>>>

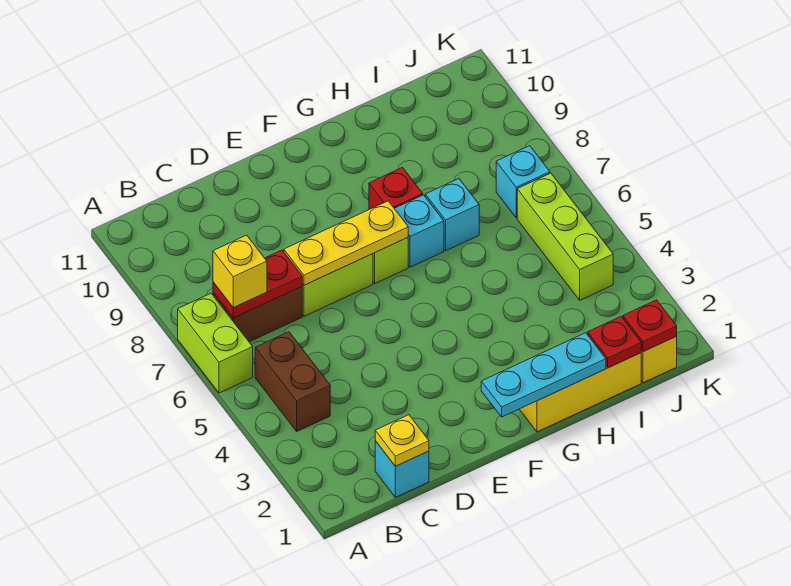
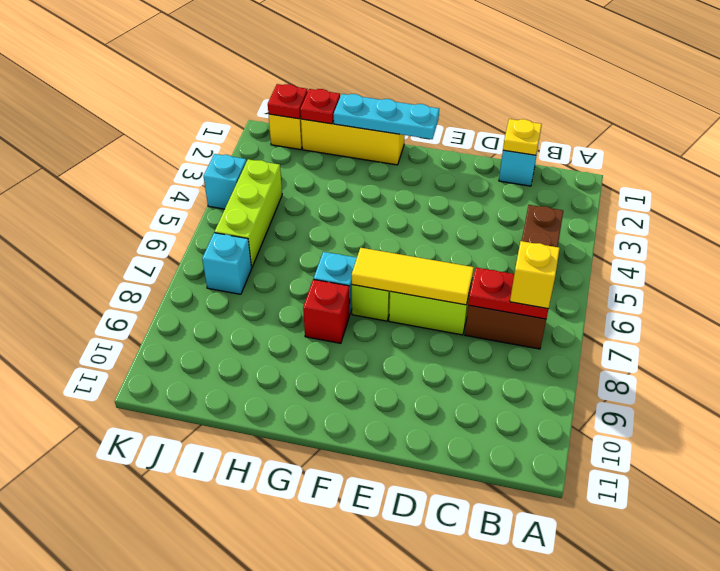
lime brick A6:A7 level 1 -> none
yellow plate D7:F7 level 2 -> yellow tile D7:F7 level 2
cyan brick H7 level 1 -> cyan brick K4 level 1

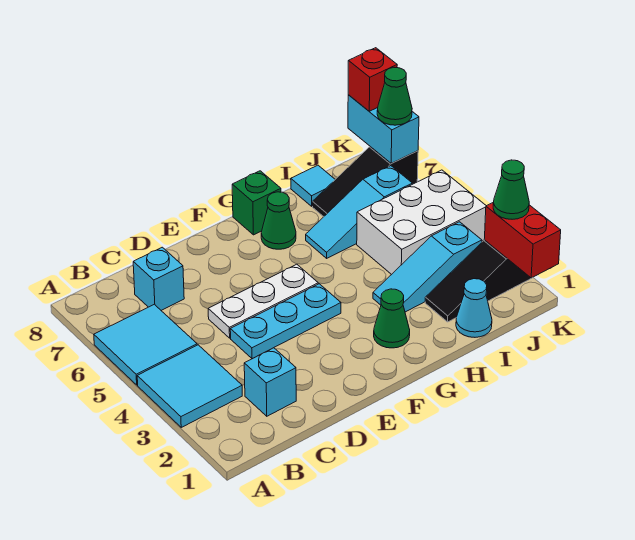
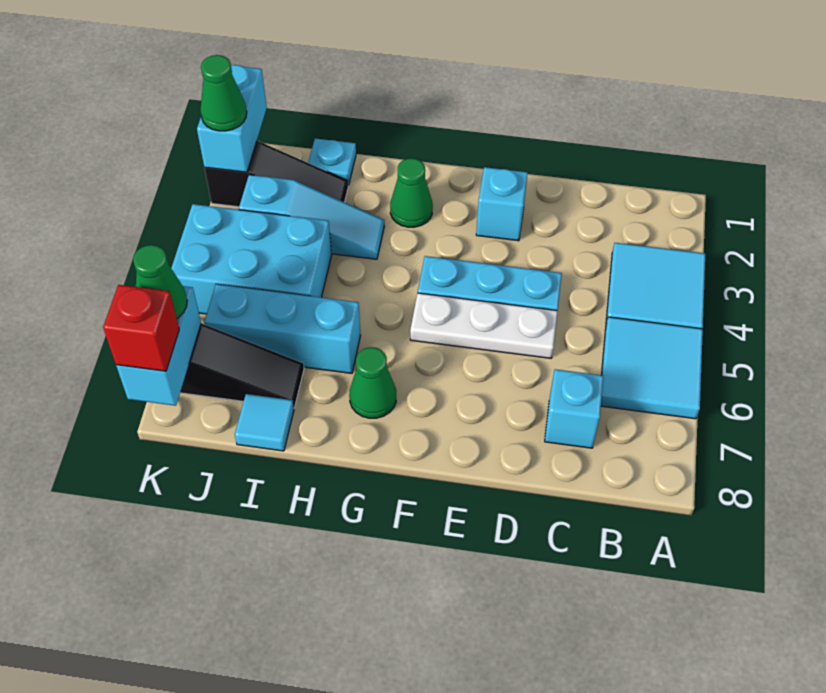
cyan brick C2 level 1 -> cyan brick E2 level 1
green brick G8 level 1 -> none
cyan slope H6:J6 level 1 top J -> cyan brick H6:J6 level 1
cyan cone I1 level 1 -> cyan plate I1 level 1
white brick I4:K5 level 1 -> cyan brick I4:K5 level 1
red brick K1:K2 level 2 -> cyan brick K1:K2 level 2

<<<

**WHAT THE EXERCISE ASKS:**
Reproduce the whole listing verbatim and keep all pictures out of it.

**RESPONSE:**
lime brick A6:A7 level 1 -> none
yellow plate D7:F7 level 2 -> yellow tile D7:F7 level 2
cyan brick H7 level 1 -> cyan brick K4 level 1

cyan brick C2 level 1 -> cyan brick E2 level 1
green brick G8 level 1 -> none
cyan slope H6:J6 level 1 top J -> cyan brick H6:J6 level 1
cyan cone I1 level 1 -> cyan plate I1 level 1
white brick I4:K5 level 1 -> cyan brick I4:K5 level 1
red brick K1:K2 level 2 -> cyan brick K1:K2 level 2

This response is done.